Data records

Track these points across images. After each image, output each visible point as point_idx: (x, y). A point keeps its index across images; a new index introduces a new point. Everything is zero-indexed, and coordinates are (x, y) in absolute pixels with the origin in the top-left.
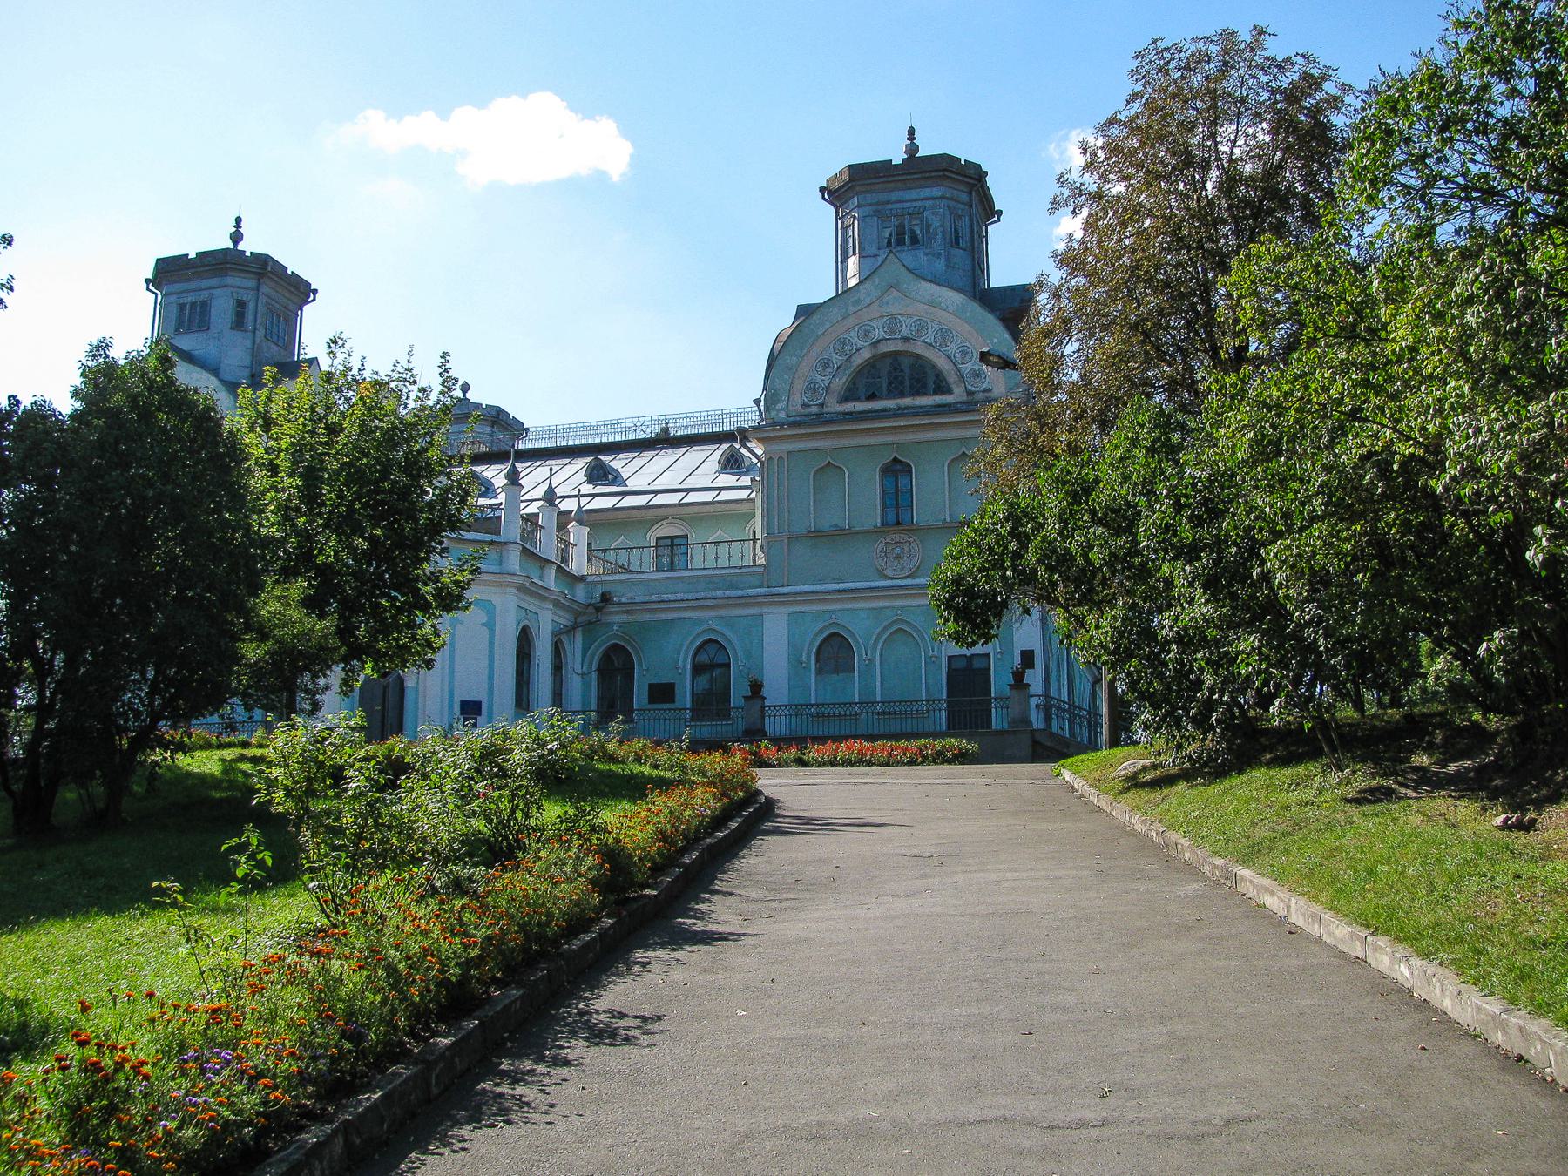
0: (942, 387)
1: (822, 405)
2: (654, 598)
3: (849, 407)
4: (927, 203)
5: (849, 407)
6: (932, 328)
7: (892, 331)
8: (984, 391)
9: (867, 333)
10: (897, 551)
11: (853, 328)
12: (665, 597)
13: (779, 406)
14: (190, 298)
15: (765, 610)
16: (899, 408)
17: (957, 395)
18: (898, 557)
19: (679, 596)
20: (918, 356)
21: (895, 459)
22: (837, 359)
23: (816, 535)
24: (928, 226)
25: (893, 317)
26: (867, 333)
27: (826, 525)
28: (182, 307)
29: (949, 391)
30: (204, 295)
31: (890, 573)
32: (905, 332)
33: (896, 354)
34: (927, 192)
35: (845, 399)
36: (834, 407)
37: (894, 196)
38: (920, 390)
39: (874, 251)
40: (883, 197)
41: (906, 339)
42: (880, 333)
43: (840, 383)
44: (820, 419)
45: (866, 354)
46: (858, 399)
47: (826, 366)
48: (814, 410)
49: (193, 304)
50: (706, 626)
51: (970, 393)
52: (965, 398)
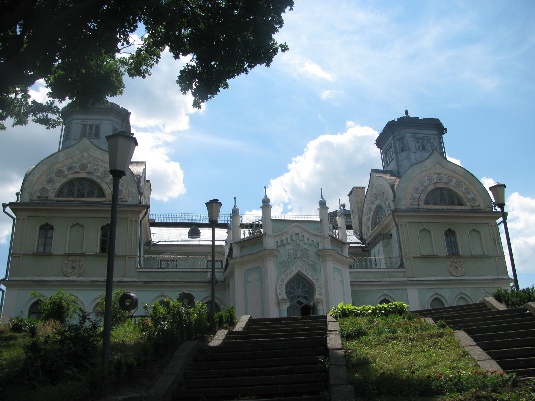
0: (460, 203)
1: (418, 205)
2: (358, 280)
3: (429, 207)
4: (432, 136)
5: (429, 207)
6: (455, 180)
7: (440, 179)
8: (477, 206)
9: (430, 180)
10: (456, 265)
11: (425, 176)
12: (364, 280)
13: (402, 203)
14: (90, 123)
15: (407, 287)
16: (448, 209)
17: (468, 207)
18: (457, 268)
19: (370, 280)
20: (450, 190)
21: (449, 229)
22: (421, 188)
23: (423, 257)
24: (433, 144)
25: (439, 174)
26: (430, 180)
27: (425, 253)
28: (85, 126)
29: (461, 204)
30: (97, 123)
31: (454, 274)
32: (444, 181)
33: (441, 189)
34: (430, 132)
35: (427, 203)
36: (423, 206)
37: (419, 131)
38: (452, 203)
39: (415, 150)
40: (416, 131)
41: (446, 183)
42: (435, 180)
43: (423, 197)
44: (418, 210)
45: (431, 187)
46: (429, 204)
47: (417, 190)
48: (415, 206)
49: (91, 126)
50: (382, 293)
51: (473, 206)
52: (471, 208)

Your goal - Collect each line of the records above that contains the word "points".

Task output -
Track these points across images. After each image, output each visible point as point_idx: (x, y). A point keeps its index across images; a new index introduces a new point. Everything is zero-indexed, and coordinates are (x, y) in absolute pixels with the origin in the top-left.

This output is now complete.